>>>>

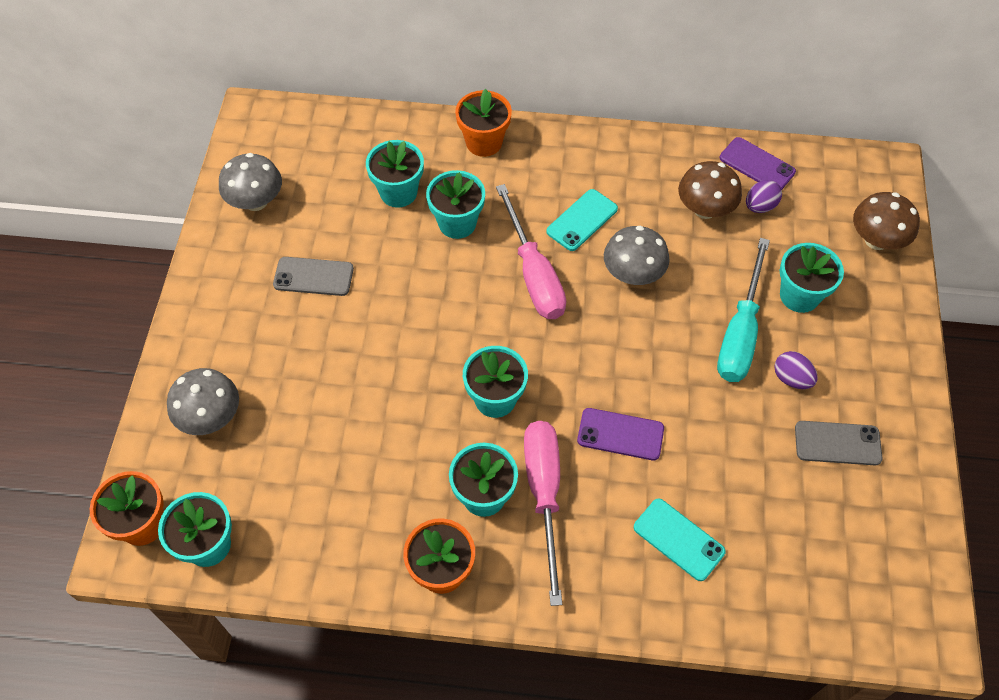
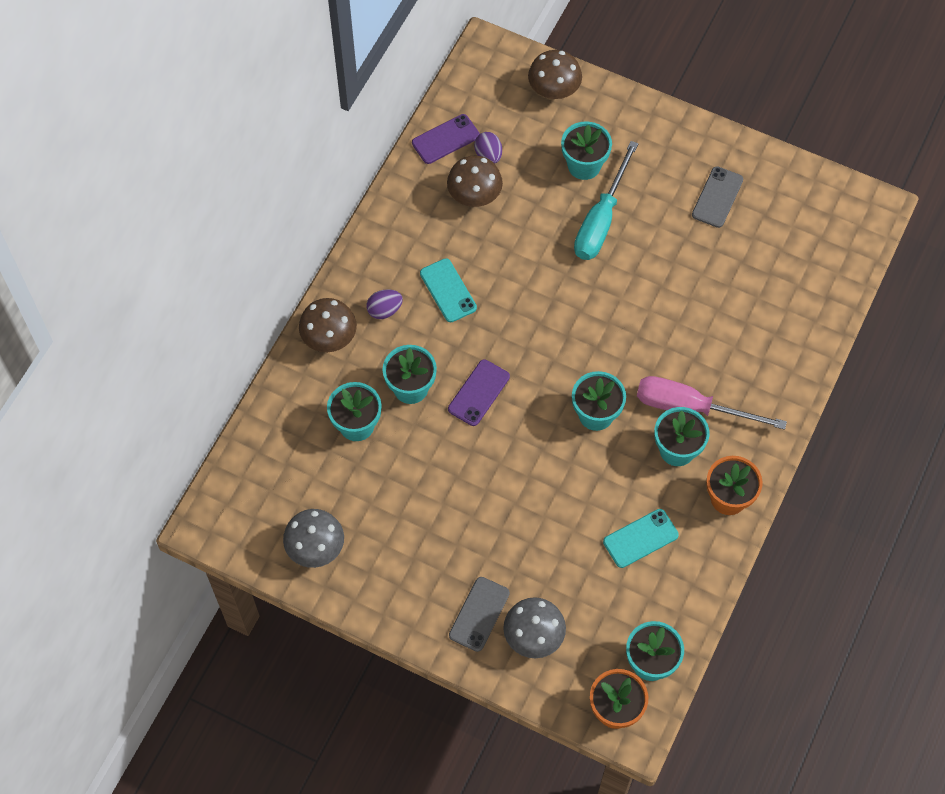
camera: 70 degrees left, 5 degrees up
(313, 277) = (421, 520): grey phone -> grey phone (479, 614)
(484, 142) = (329, 338): orange flower pot -> brown mushroom
(533, 273) = (487, 346): pink screwdriver -> none
(620, 434) = (659, 337): purple phone -> purple phone (479, 393)
(633, 274) = (517, 273): grey mushroom -> none
(678, 539) = (756, 331): turquoise phone -> turquoise phone (640, 538)
(740, 332) = (601, 220): turquoise screwdriver -> turquoise screwdriver turned 75 degrees clockwise
(791, 378) = (654, 203): purple egg -> purple egg (384, 310)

<<<<

* **Action item**: Quote exactly and only the lines from the one holding "(678, 539) = (756, 331): turquoise" through the end of the data.

* **Exercise output**:
(678, 539) = (756, 331): turquoise phone -> turquoise phone (640, 538)
(740, 332) = (601, 220): turquoise screwdriver -> turquoise screwdriver turned 75 degrees clockwise
(791, 378) = (654, 203): purple egg -> purple egg (384, 310)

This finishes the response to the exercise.